- **Records for processing**
──────

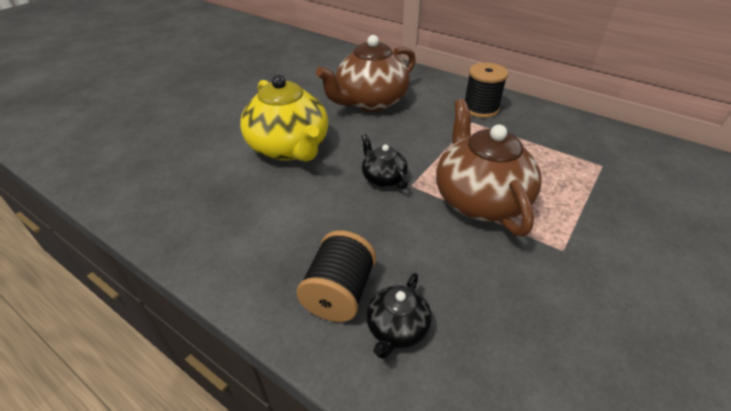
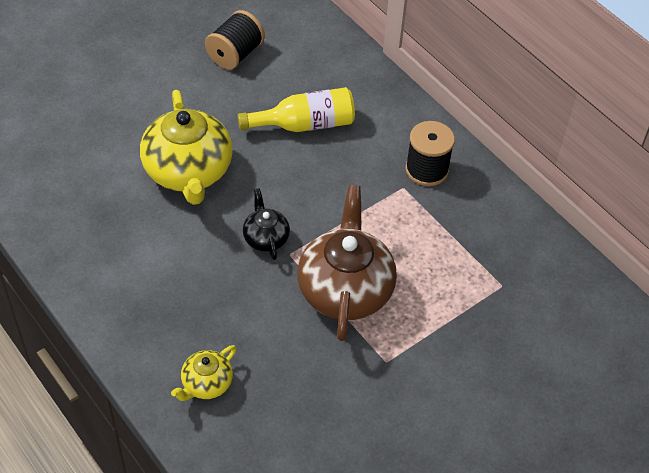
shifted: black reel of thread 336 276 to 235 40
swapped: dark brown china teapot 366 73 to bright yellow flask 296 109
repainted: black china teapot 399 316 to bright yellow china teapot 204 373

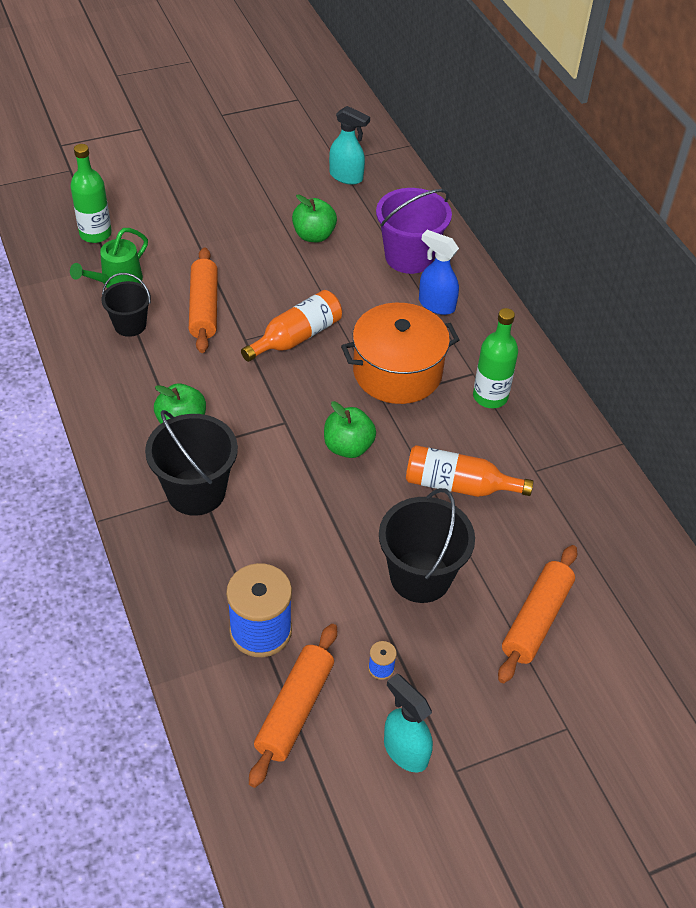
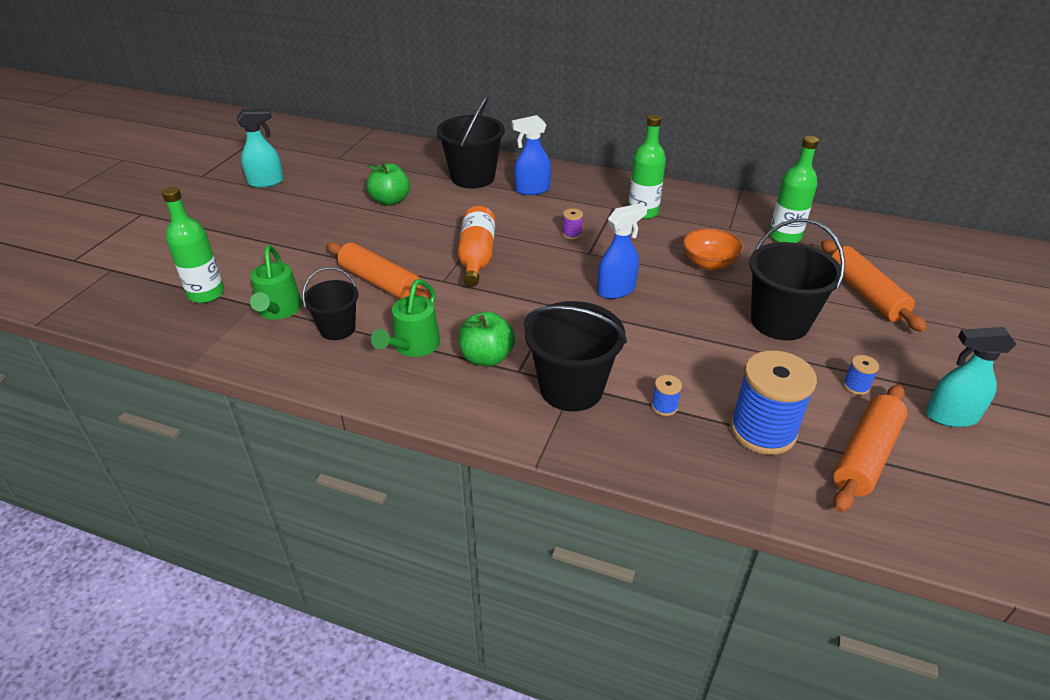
new: leaf-green sprinkling can 405 318; royal blue reel of thread 666 395; leaf-green flask 794 189
shifted: teal spray bottle 349 145 to 260 148
swapped: leaf-green apple 350 429 to royal blue spray bottle 622 251; bright orange cooking pot 400 353 to purple reel of thread 572 223; bright orange flask 469 471 to bright orange deep dish 713 249
repainted: purple sand bucket 414 231 to black sand bucket 471 142
rotated: bright orange pastry roller 293 706 = 870 448 60 degrees clockwise

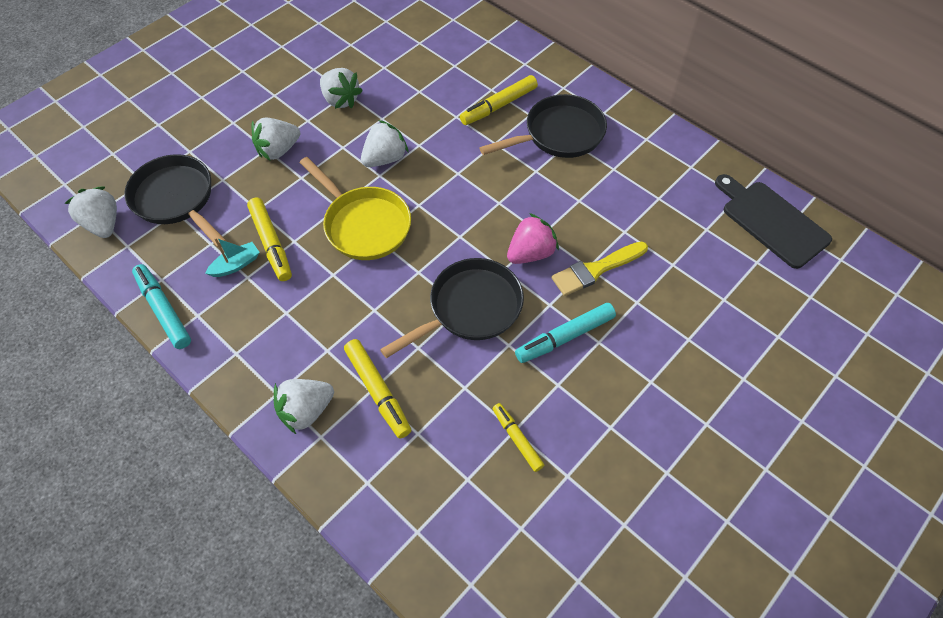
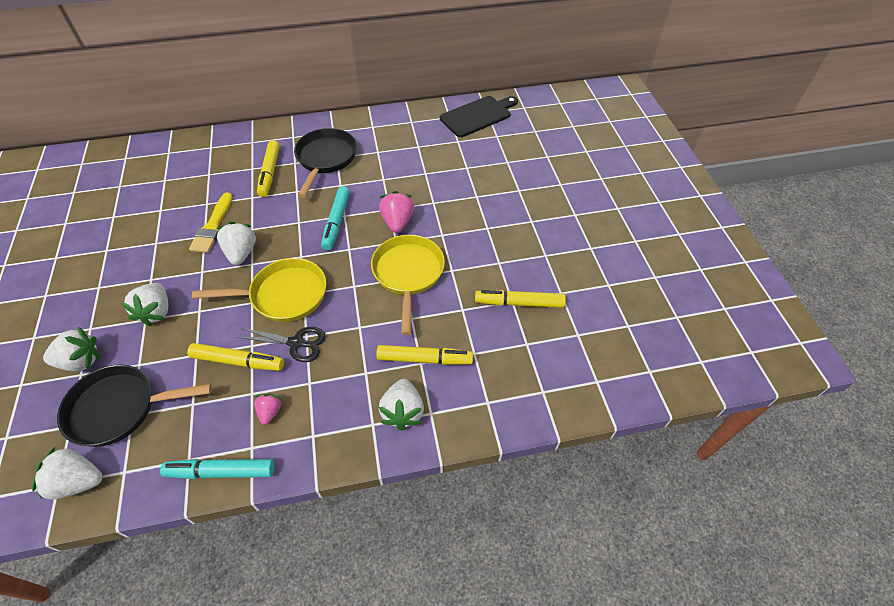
gone: teal toy boat 232 257
new: black shears 281 344; rose-pink strawberry 267 409
shifted: white strawberry 341 88 to 71 349; teal marker 565 333 to 335 218; bright yellow paintbrush 600 268 to 211 223
repainted: black pan 452 308 to bright yellow pan 408 285
rotated: black chopping board 773 221 = 479 116 150 degrees clockwise
scaled: bright yellow marker 518 437 = 520 299 x1.53

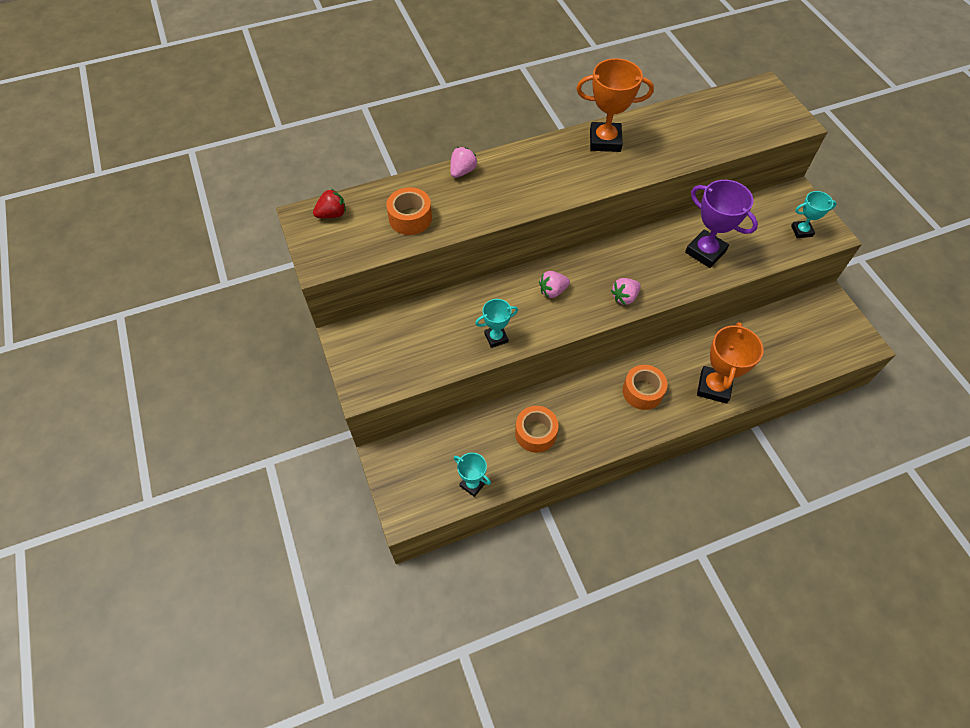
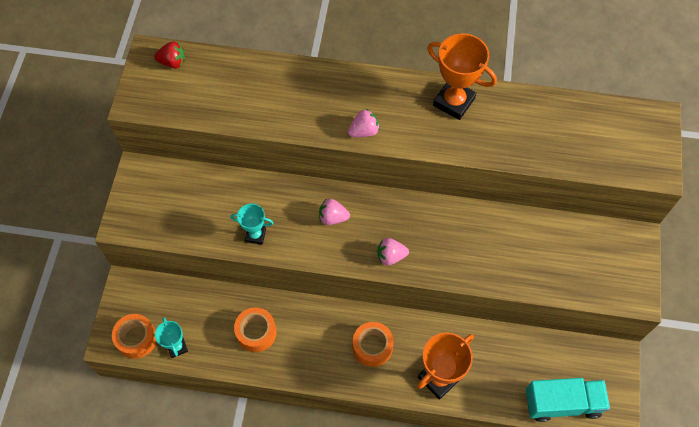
gone: purple trophy 721 224; teal trophy 814 214
new: teal lorry 568 400
shifted: bright orange sticky tape 409 211 to 134 336; rose-pink strawberry 464 162 to 364 123

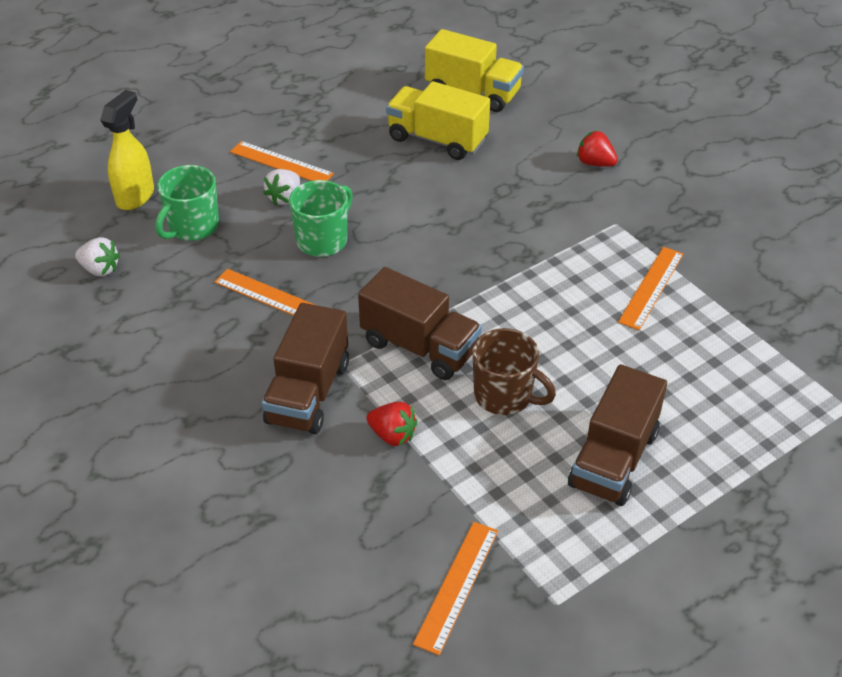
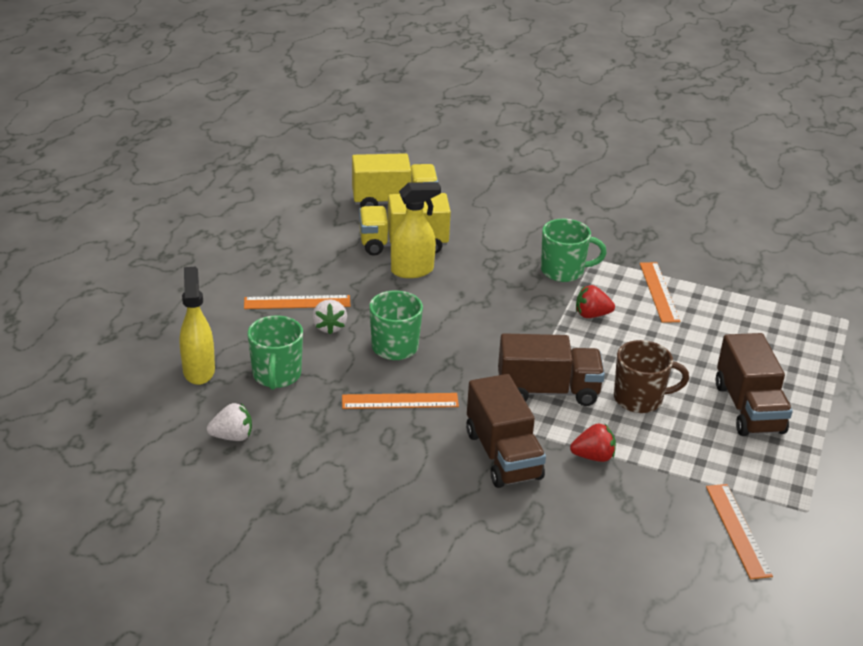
new: bright yellow spray bottle 416 230; leaf-green coffee mug 574 250
shifted: scarlet strawberry 597 148 to 595 301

──────

- **What you should do**
Output exactly the lines of the listing above that start with the one holding "repainted: purple sand" and go on through the one holding "new: black shears"; leave the pictures out.

- **Response box**
repainted: purple sand bucket 414 231 to black sand bucket 471 142
rotated: bright orange pastry roller 293 706 = 870 448 60 degrees clockwise

gone: teal toy boat 232 257
new: black shears 281 344; rose-pink strawberry 267 409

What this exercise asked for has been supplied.